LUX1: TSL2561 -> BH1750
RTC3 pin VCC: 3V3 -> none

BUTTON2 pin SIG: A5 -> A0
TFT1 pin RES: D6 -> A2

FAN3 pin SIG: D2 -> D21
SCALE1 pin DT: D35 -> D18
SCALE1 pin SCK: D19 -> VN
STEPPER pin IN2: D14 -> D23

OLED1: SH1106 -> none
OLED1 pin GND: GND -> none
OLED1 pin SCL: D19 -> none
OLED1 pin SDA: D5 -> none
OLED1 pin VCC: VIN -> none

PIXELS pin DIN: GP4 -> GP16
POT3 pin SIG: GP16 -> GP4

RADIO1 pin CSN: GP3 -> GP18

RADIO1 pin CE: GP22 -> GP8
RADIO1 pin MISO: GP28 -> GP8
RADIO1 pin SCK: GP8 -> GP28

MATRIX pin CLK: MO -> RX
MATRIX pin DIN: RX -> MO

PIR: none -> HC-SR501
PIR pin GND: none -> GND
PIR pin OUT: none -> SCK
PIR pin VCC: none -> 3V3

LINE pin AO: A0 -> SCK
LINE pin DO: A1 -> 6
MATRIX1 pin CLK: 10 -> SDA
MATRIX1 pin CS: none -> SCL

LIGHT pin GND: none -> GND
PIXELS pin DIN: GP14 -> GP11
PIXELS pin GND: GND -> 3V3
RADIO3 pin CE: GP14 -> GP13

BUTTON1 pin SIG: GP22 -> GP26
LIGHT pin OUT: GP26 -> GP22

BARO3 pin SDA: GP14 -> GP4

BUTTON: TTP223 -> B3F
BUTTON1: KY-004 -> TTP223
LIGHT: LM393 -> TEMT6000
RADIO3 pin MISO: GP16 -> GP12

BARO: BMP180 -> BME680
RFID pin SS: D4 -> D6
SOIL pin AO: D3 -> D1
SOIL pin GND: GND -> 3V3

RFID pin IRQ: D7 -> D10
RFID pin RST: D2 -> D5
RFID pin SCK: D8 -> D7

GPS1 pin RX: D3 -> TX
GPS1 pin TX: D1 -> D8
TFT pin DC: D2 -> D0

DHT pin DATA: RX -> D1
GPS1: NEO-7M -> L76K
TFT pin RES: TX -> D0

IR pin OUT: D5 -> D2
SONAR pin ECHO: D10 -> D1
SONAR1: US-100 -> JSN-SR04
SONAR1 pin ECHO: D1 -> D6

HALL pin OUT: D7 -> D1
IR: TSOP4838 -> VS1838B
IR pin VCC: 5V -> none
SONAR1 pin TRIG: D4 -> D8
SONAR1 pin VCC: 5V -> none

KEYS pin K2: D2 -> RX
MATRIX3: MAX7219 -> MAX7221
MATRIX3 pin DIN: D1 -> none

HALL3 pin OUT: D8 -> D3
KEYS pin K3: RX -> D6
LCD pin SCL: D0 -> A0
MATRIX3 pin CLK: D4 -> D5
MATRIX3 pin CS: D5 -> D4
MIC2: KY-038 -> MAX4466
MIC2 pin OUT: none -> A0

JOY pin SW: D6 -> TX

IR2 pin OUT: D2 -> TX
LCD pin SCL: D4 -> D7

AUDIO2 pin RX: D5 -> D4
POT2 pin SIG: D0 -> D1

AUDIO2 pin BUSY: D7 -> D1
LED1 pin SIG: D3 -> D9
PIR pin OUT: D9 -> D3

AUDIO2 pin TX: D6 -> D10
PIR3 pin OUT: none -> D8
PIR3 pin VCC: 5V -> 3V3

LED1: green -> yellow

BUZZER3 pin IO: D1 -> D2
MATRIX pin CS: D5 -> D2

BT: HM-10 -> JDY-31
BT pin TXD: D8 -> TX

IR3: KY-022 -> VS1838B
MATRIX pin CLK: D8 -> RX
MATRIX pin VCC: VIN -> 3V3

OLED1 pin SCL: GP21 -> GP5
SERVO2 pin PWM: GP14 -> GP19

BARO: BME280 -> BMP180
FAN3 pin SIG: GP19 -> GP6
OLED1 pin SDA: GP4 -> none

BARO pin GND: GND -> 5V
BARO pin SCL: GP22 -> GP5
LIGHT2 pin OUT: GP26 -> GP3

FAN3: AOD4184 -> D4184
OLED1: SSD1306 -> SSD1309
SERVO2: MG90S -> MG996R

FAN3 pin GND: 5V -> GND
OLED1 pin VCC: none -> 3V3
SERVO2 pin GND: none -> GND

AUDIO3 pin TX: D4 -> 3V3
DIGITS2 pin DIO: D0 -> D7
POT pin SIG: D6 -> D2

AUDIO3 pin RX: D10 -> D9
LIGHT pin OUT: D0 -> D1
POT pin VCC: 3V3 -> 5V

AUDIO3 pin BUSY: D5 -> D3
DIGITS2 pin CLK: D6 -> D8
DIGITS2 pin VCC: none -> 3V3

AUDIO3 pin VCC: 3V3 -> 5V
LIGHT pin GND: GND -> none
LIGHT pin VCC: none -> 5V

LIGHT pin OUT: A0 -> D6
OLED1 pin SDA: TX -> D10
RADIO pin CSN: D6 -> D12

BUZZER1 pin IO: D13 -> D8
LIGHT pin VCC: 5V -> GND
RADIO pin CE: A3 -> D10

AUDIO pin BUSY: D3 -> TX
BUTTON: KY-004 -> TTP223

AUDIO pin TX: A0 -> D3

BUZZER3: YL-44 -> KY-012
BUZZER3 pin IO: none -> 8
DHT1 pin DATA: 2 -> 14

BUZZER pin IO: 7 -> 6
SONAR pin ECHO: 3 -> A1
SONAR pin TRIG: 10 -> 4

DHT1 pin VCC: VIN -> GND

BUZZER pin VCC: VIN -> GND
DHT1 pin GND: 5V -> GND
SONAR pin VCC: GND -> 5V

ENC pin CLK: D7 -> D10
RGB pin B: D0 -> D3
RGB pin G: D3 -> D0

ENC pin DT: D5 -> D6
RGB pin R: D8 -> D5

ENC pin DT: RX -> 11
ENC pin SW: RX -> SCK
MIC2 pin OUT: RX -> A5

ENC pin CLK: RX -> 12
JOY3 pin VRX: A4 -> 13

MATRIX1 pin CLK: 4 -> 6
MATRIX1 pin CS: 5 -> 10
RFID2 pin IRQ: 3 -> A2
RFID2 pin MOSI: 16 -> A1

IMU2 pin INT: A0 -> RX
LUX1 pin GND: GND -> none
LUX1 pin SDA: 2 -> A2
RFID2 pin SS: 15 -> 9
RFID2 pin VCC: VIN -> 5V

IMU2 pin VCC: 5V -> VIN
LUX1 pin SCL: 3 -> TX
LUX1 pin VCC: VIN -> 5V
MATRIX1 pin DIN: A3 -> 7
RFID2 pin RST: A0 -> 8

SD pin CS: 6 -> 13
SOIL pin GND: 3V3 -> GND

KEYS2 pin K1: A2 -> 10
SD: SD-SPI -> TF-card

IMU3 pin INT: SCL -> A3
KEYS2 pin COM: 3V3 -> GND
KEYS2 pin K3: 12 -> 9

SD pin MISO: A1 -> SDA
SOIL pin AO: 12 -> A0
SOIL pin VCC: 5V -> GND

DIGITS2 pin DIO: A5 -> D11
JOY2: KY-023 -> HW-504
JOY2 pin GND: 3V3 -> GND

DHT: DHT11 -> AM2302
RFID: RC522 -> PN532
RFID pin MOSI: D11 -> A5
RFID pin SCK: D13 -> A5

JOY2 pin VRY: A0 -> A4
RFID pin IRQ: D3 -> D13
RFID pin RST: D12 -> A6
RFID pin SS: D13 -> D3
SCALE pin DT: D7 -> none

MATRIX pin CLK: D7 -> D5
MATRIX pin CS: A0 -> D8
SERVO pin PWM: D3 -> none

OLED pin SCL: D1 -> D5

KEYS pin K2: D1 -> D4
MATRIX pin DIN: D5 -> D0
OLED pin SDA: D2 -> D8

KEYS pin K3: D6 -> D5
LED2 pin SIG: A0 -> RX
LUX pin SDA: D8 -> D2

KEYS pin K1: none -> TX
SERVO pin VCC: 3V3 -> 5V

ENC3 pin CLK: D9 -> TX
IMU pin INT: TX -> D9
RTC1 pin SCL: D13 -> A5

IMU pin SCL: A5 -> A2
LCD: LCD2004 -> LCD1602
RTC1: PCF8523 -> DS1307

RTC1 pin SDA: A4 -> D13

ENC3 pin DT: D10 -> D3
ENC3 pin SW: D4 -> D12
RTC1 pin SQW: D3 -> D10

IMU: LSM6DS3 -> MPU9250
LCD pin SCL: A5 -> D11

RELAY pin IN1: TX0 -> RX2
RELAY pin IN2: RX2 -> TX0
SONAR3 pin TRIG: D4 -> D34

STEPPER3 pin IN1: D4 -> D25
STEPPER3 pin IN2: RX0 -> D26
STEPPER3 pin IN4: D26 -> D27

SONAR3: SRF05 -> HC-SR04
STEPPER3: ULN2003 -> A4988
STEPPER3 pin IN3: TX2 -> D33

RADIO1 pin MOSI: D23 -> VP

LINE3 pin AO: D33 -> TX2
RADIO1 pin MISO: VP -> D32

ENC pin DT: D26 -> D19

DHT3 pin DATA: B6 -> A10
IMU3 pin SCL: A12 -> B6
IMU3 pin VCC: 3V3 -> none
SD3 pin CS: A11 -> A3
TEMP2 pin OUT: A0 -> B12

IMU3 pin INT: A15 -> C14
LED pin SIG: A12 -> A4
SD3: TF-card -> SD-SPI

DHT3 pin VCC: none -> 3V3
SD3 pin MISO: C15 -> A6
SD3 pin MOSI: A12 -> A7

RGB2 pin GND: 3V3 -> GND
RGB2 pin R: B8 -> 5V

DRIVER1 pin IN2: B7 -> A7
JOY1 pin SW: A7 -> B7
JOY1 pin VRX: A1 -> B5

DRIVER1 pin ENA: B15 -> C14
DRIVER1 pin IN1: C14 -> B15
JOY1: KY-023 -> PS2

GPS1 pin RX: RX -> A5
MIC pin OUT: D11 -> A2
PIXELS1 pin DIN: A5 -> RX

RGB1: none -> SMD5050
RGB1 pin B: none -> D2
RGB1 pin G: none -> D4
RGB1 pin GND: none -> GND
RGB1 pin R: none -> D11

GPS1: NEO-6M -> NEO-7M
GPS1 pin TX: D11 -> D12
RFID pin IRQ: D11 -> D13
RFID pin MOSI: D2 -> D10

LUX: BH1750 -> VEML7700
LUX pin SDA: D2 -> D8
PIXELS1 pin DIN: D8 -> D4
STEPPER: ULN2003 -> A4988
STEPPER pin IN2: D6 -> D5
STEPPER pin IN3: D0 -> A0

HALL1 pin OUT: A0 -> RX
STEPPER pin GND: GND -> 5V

***

Only the lines containing "BUSY" are needed; pull them out of the listing.

AUDIO2 pin BUSY: D7 -> D1
AUDIO3 pin BUSY: D5 -> D3
AUDIO pin BUSY: D3 -> TX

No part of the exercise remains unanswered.